§ **Activity**
Your task is to write out the lines from the line containing "(493, 178) = (764, 348): pink" through the last line of the material, exactly.

§ **Input data**
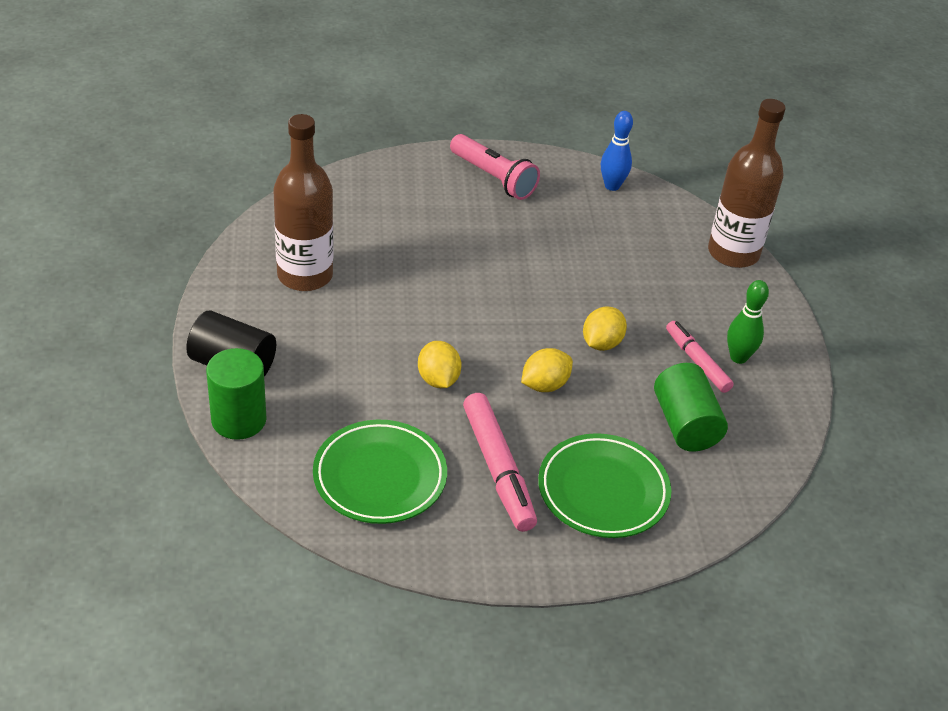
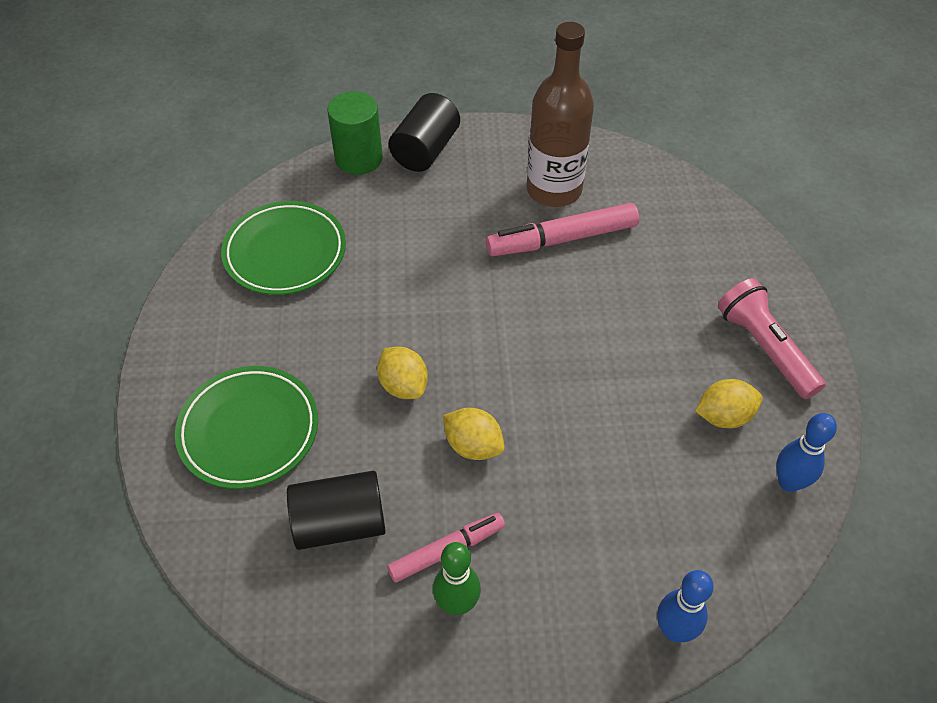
camera: 95 degrees right, 10 degrees up
(438, 379) = (410, 294): yellow lemon -> yellow lemon (723, 416)
(493, 178) = (764, 348): pink flashlight -> pink flashlight turned 105 degrees clockwise
(498, 469) = (286, 341): pink marker -> pink marker (562, 239)
(685, 424) = (340, 523): green cylinder -> black cylinder
(733, 253) = (674, 630): brown bottle -> blue bowling pin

§ **Result**
(493, 178) = (764, 348): pink flashlight -> pink flashlight turned 105 degrees clockwise
(498, 469) = (286, 341): pink marker -> pink marker (562, 239)
(685, 424) = (340, 523): green cylinder -> black cylinder
(733, 253) = (674, 630): brown bottle -> blue bowling pin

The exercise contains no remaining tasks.